_Material for this task:_
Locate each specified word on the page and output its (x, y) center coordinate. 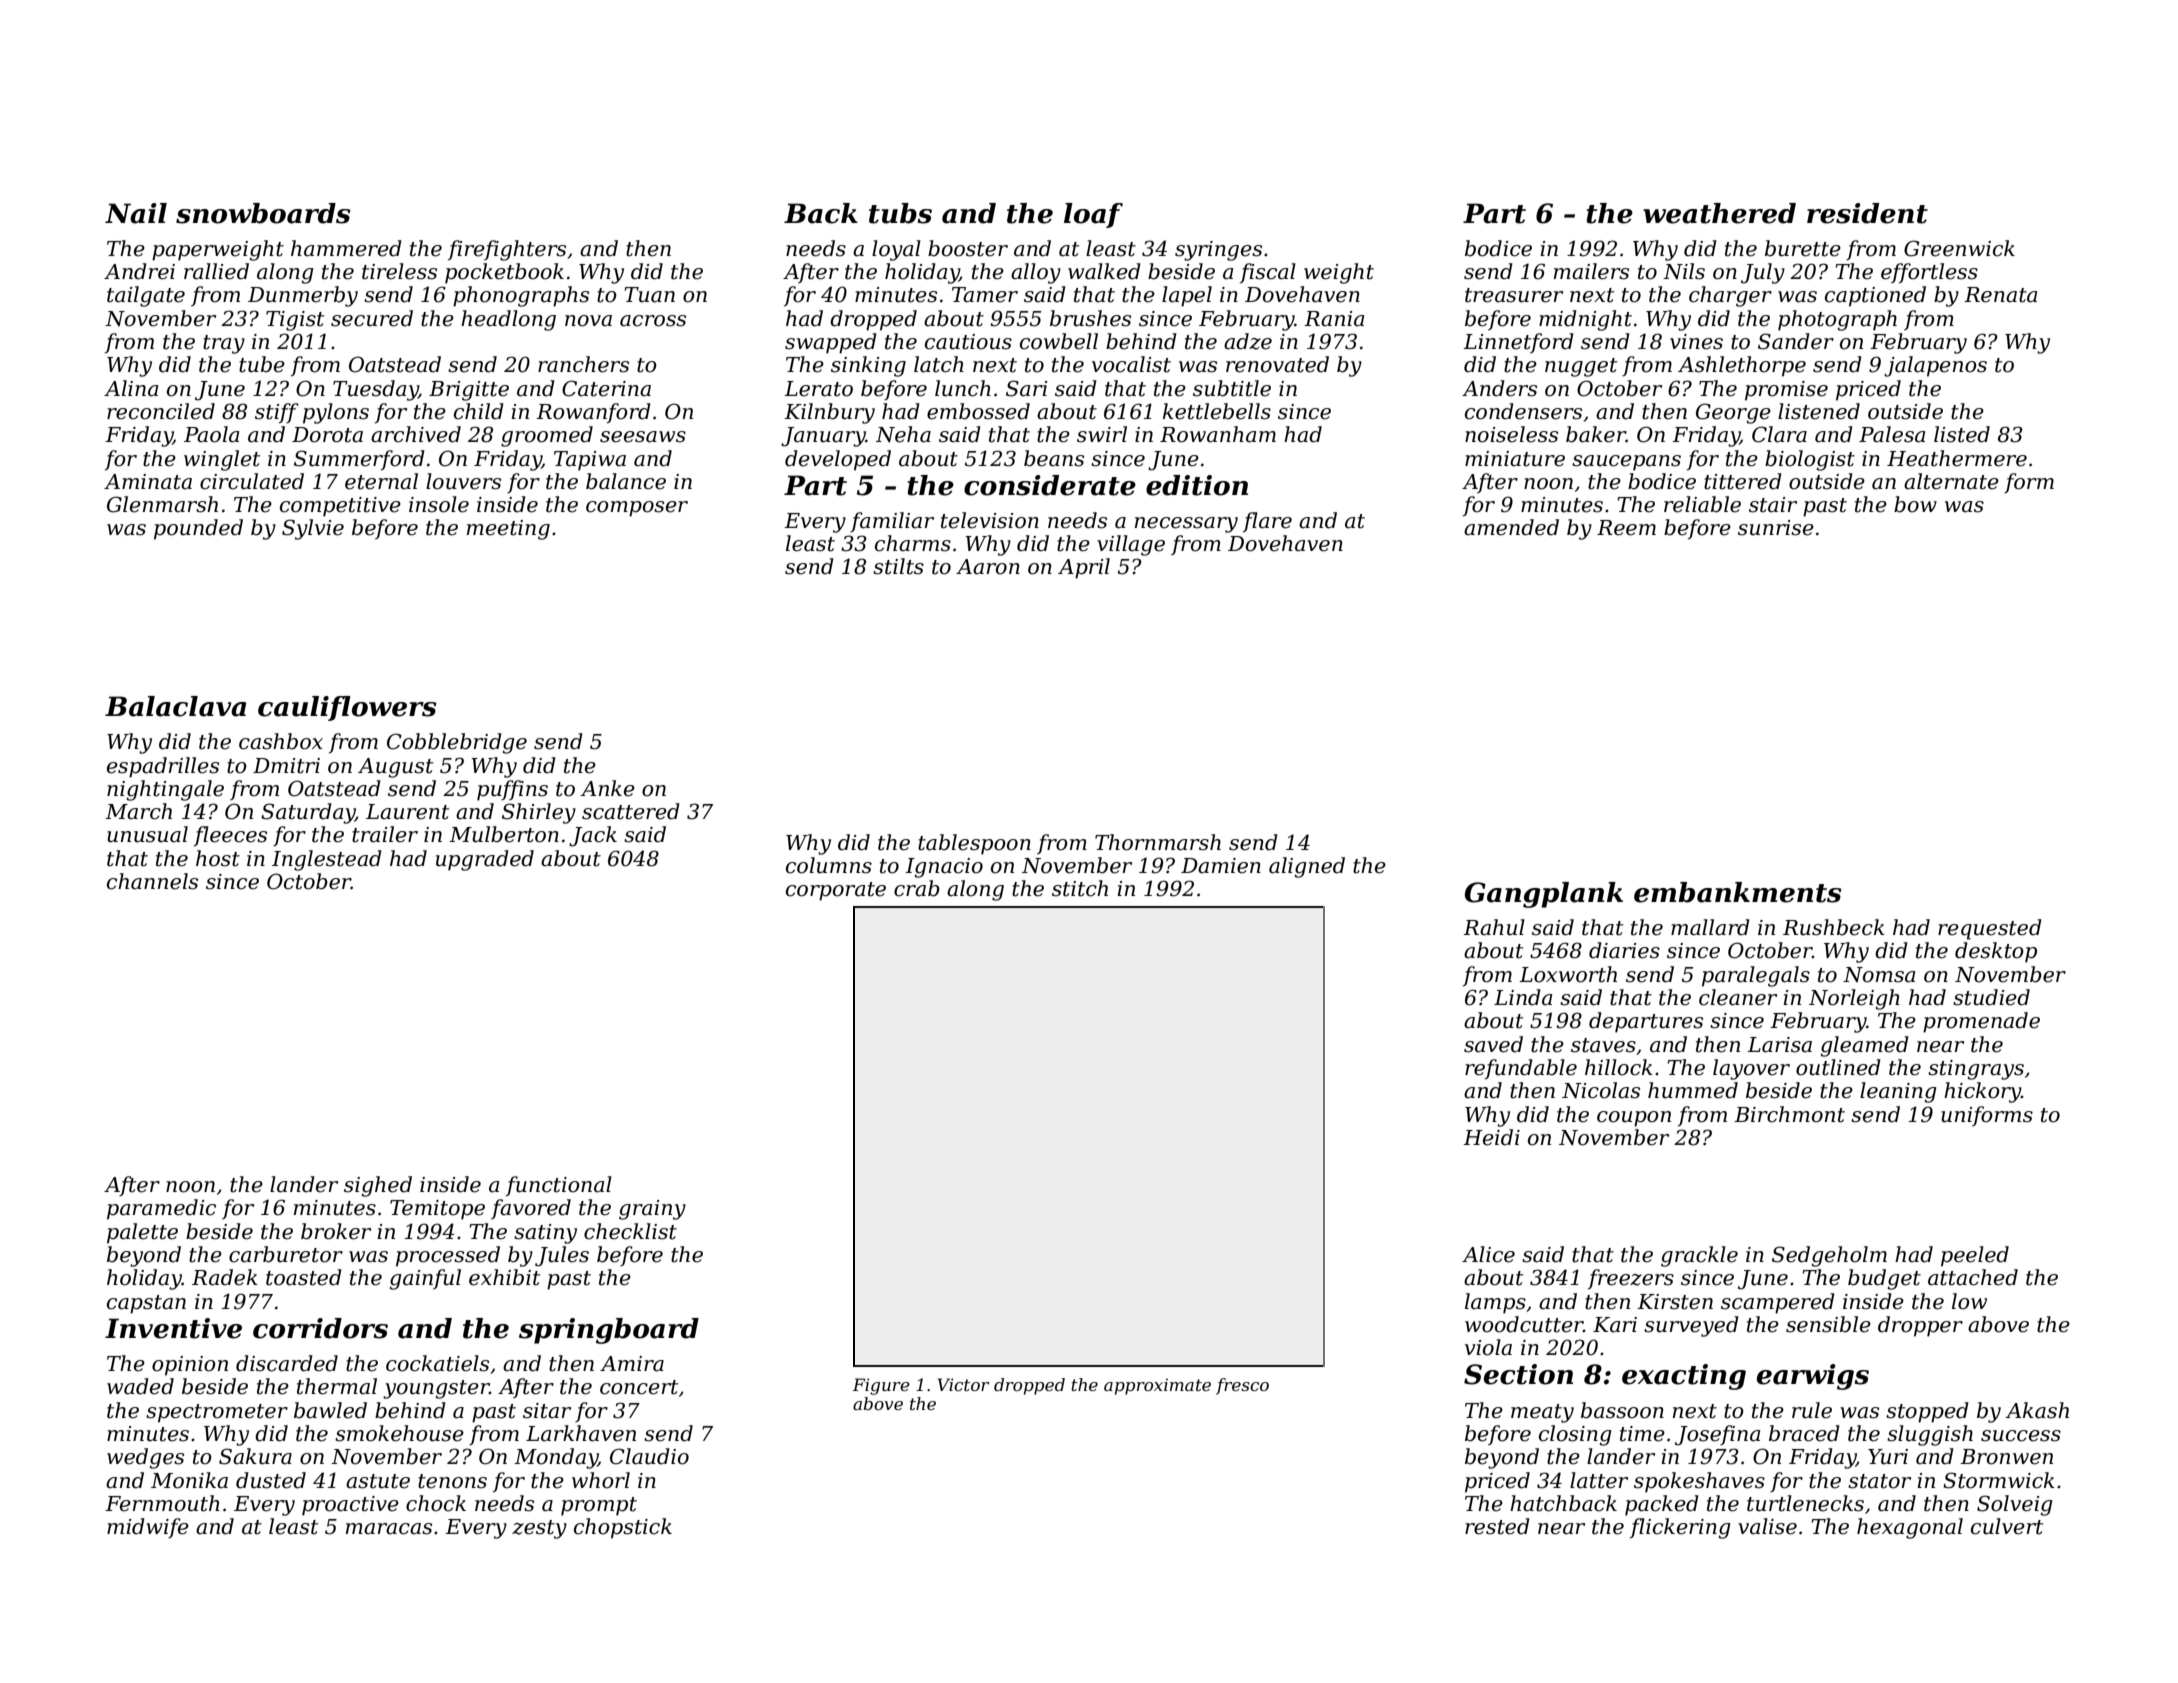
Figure (881, 1386)
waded (140, 1386)
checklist (630, 1231)
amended (1511, 527)
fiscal (1268, 273)
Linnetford (1518, 343)
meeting (508, 530)
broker (336, 1231)
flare (1267, 522)
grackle (1699, 1256)
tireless (399, 271)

_Exercise task:_ Transcribe every item above line for line, without the pictures.

_Task output:_
Locate each specified word on the page and output its (x, y) center coordinate. 
Figure (881, 1386)
waded (140, 1386)
checklist (630, 1231)
amended (1511, 527)
fiscal (1268, 273)
Linnetford (1518, 343)
meeting (508, 530)
broker (336, 1231)
flare (1267, 522)
grackle (1699, 1256)
tireless (399, 271)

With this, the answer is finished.